## Task item
Only the pictures are to be omitted; every entry beneath should otherwise be duplicated exactly.

[Items from a dataset]
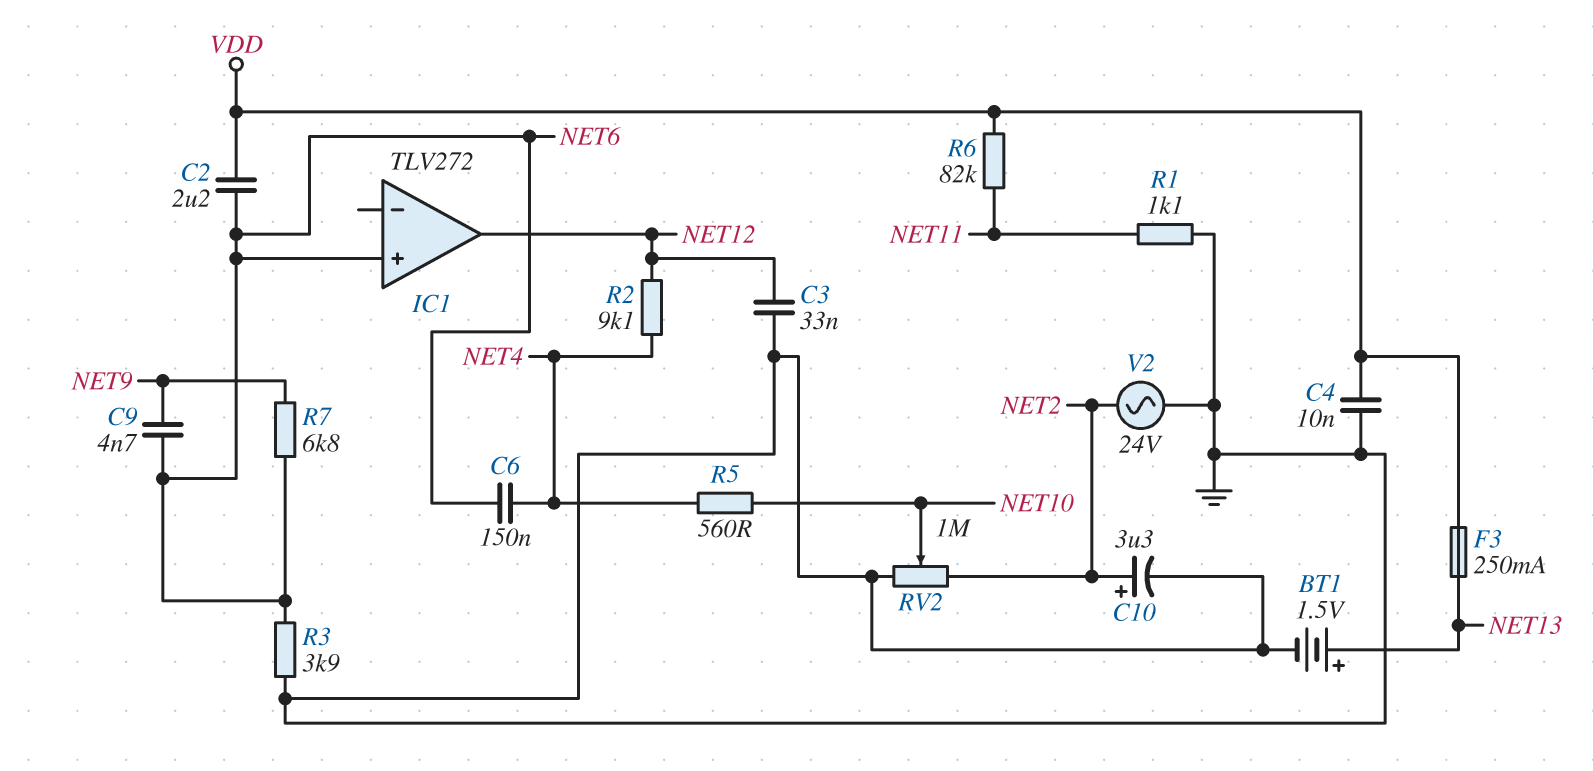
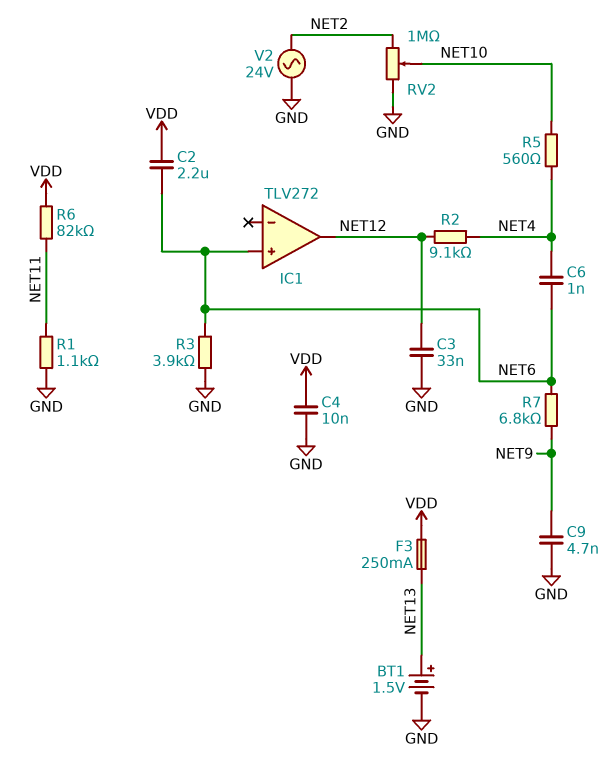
C6: 150nF (NET4, NET6) -> 1nF (NET4, NET6)
C9: 4.7nF (NET6, NET9) -> 4.7nF (GND, NET9)
C10: 3.3uF (plus NET2, minus GND) -> none

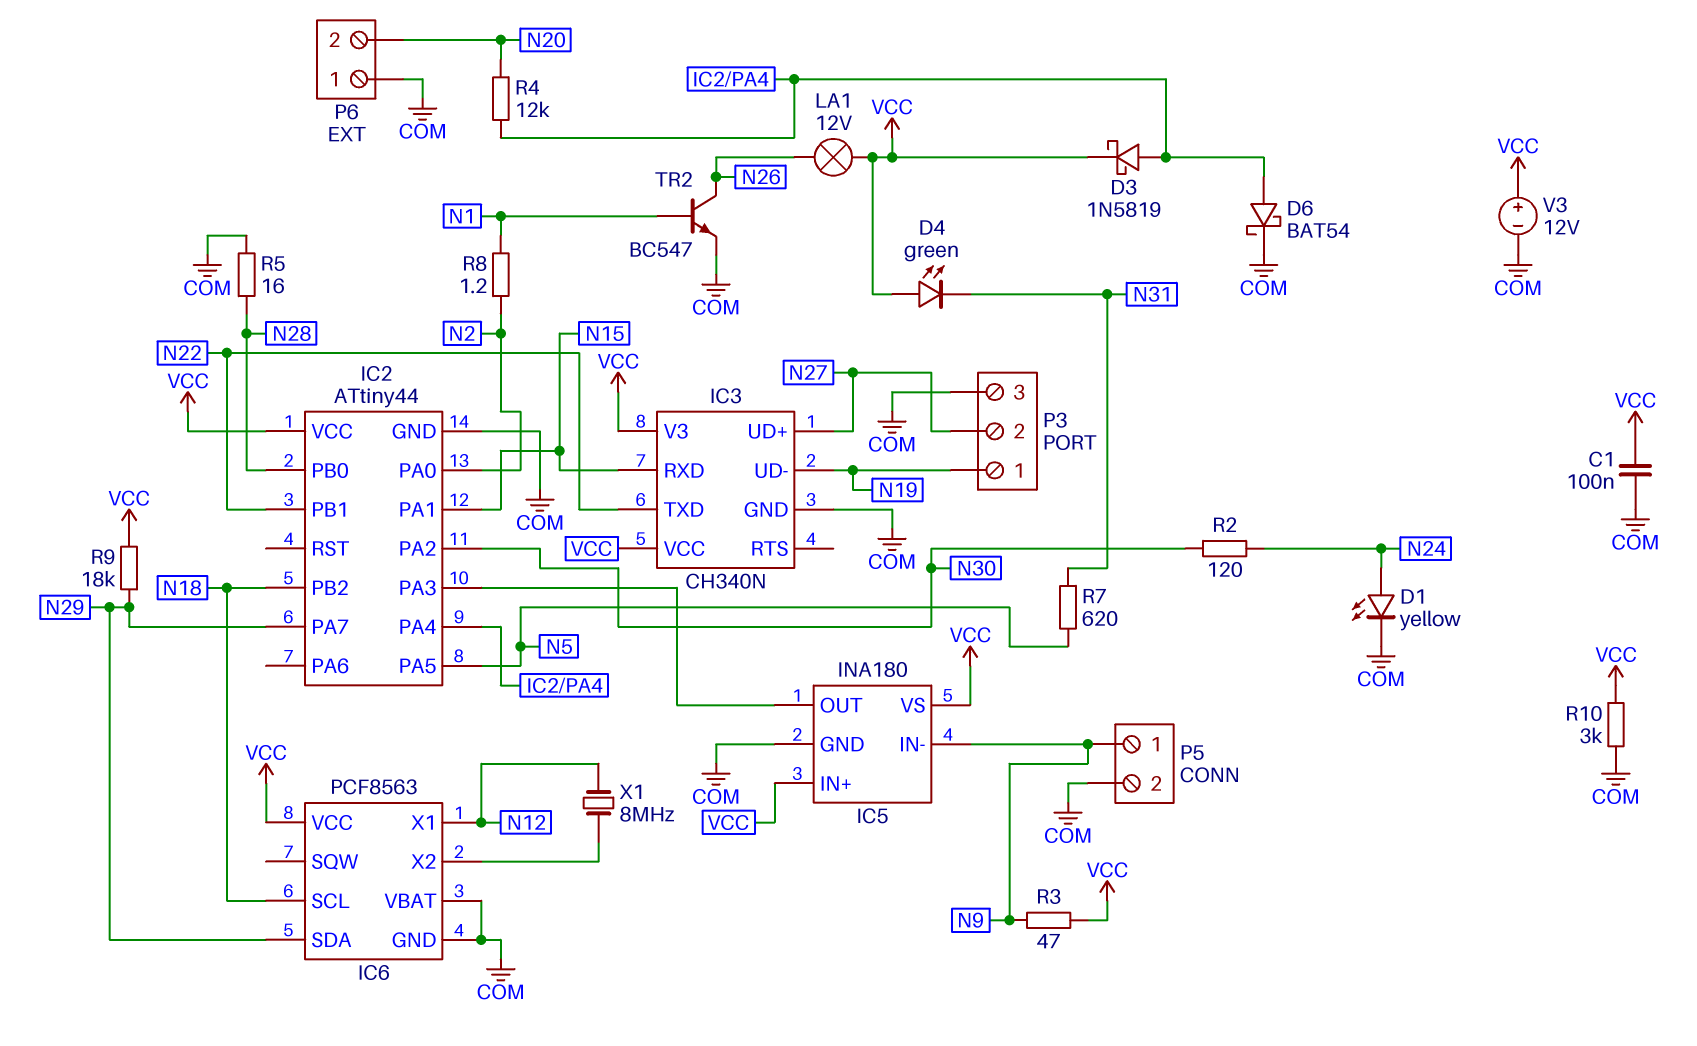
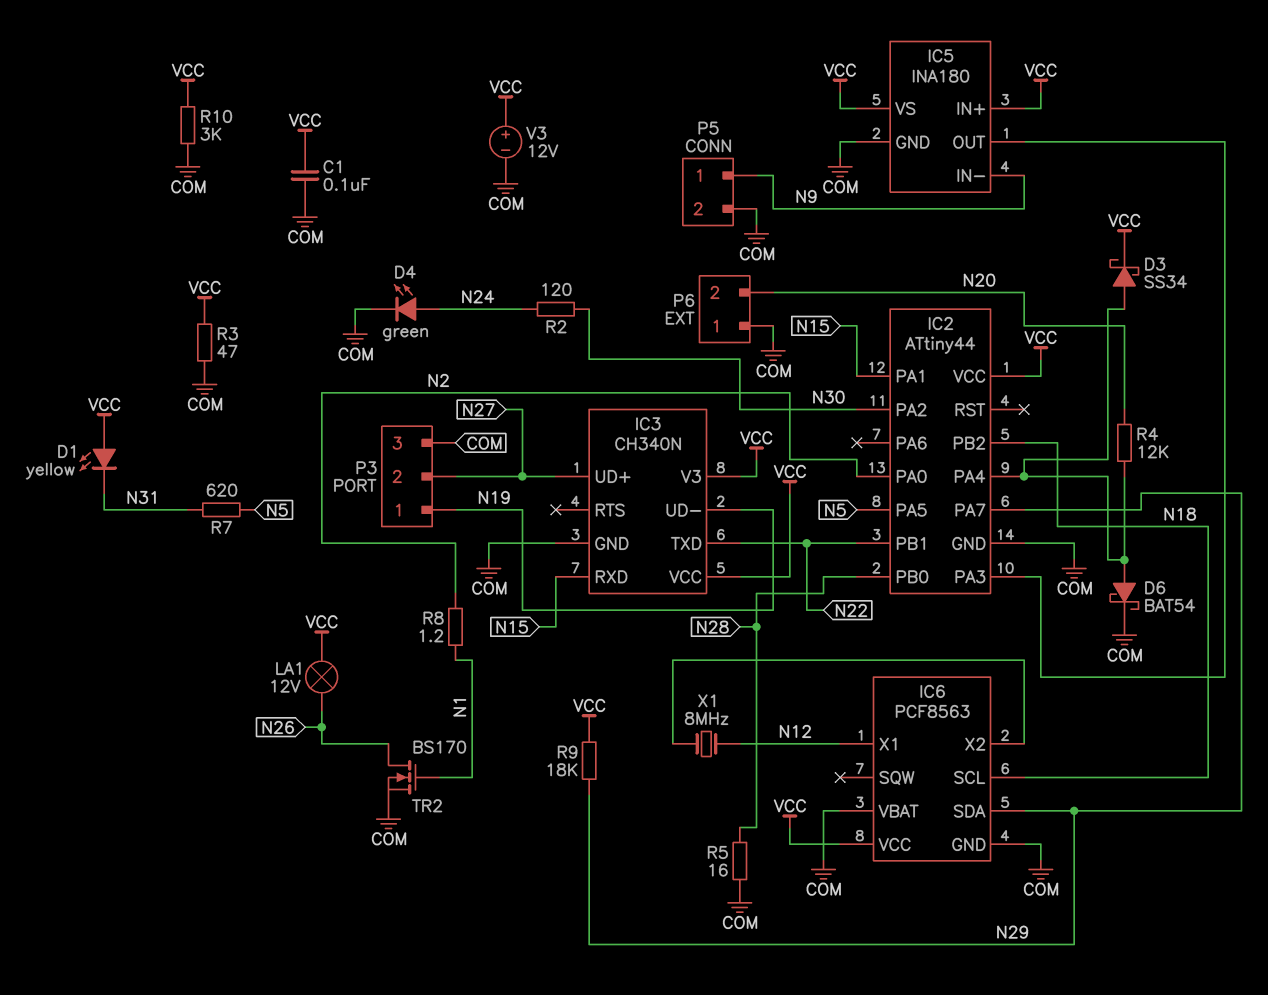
D1: LED yellow (A N24, K COM) -> LED yellow (A VCC, K N31)
D3: schottky 1N5819 (A IC2/PA4, K VCC) -> schottky SS34 (A IC2/PA4, K VCC)
D4: LED green (A VCC, K N31) -> LED green (A N24, K COM)
R3: 47 (N9, VCC) -> 47 (COM, VCC)
TR2: NPN BC547 (B N1, C N26, E COM) -> NMOS BS170 (G N1, D N26, S COM)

## Task solution
C6: 150nF (NET4, NET6) -> 1nF (NET4, NET6)
C9: 4.7nF (NET6, NET9) -> 4.7nF (GND, NET9)
C10: 3.3uF (plus NET2, minus GND) -> none

D1: LED yellow (A N24, K COM) -> LED yellow (A VCC, K N31)
D3: schottky 1N5819 (A IC2/PA4, K VCC) -> schottky SS34 (A IC2/PA4, K VCC)
D4: LED green (A VCC, K N31) -> LED green (A N24, K COM)
R3: 47 (N9, VCC) -> 47 (COM, VCC)
TR2: NPN BC547 (B N1, C N26, E COM) -> NMOS BS170 (G N1, D N26, S COM)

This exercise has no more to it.